• Work instruction
Leave out all images and set down the records exactly as given.

Data for this task below:

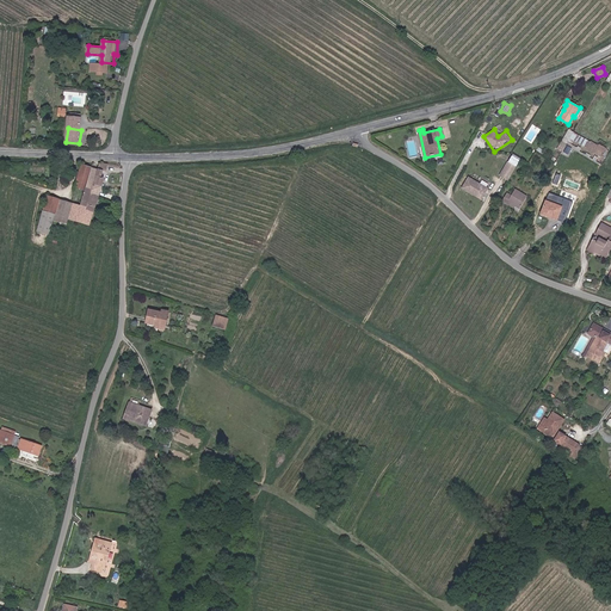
[(587,148),(591,141),(569,129),(562,141),(573,146),(575,141),(587,148)]
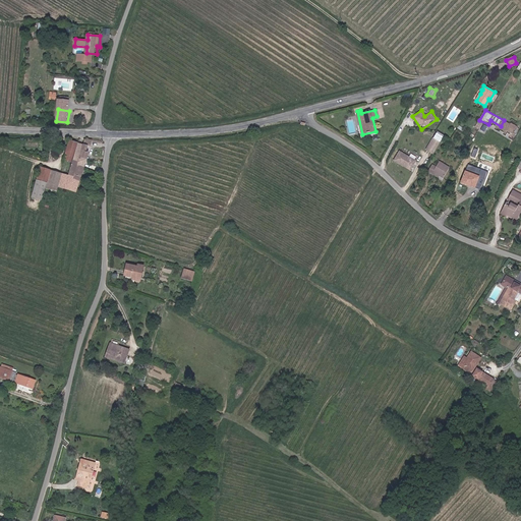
[(516,127),(504,120),(501,126),(506,129),(505,130),(512,134),(516,127)]
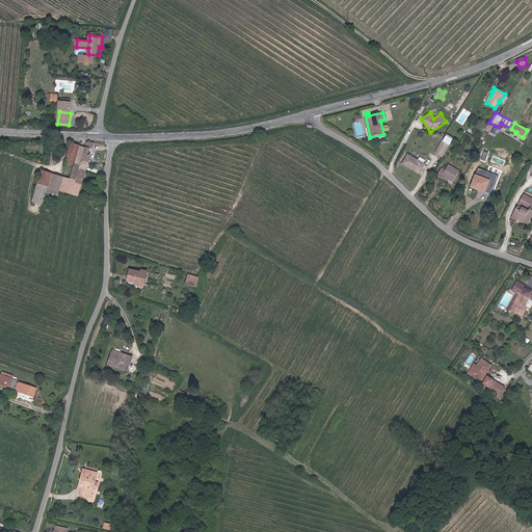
[(435,153),(442,157),(448,145),(442,141),(435,153)]
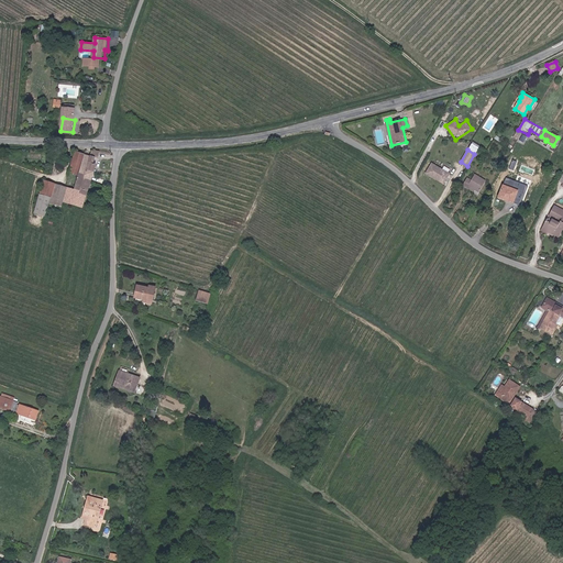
[(92,156),(87,154),(81,175),(77,189),(58,184),(53,203),(65,208),(66,202),(86,209),(99,164),(98,164),(101,152),(94,151),(92,156)]
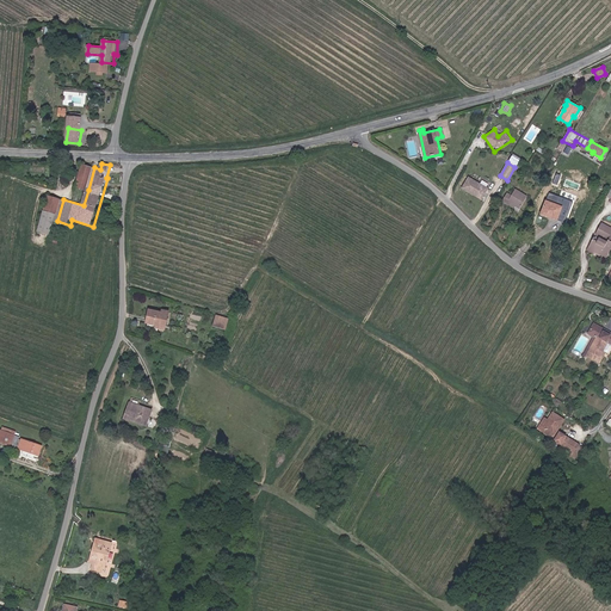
[(88,190),(94,167),(84,165),(78,187),(88,190)]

End of Data for this task.

• Result of the task
[(587,148),(591,141),(569,129),(562,141),(573,146),(575,141),(587,148)]
[(516,127),(504,120),(501,126),(506,129),(505,130),(512,134),(516,127)]
[(435,153),(442,157),(448,145),(442,141),(435,153)]
[(92,156),(87,154),(81,175),(77,189),(58,184),(53,203),(65,208),(66,202),(86,209),(99,164),(98,164),(101,152),(94,151),(92,156)]
[(88,190),(94,167),(84,165),(78,187),(88,190)]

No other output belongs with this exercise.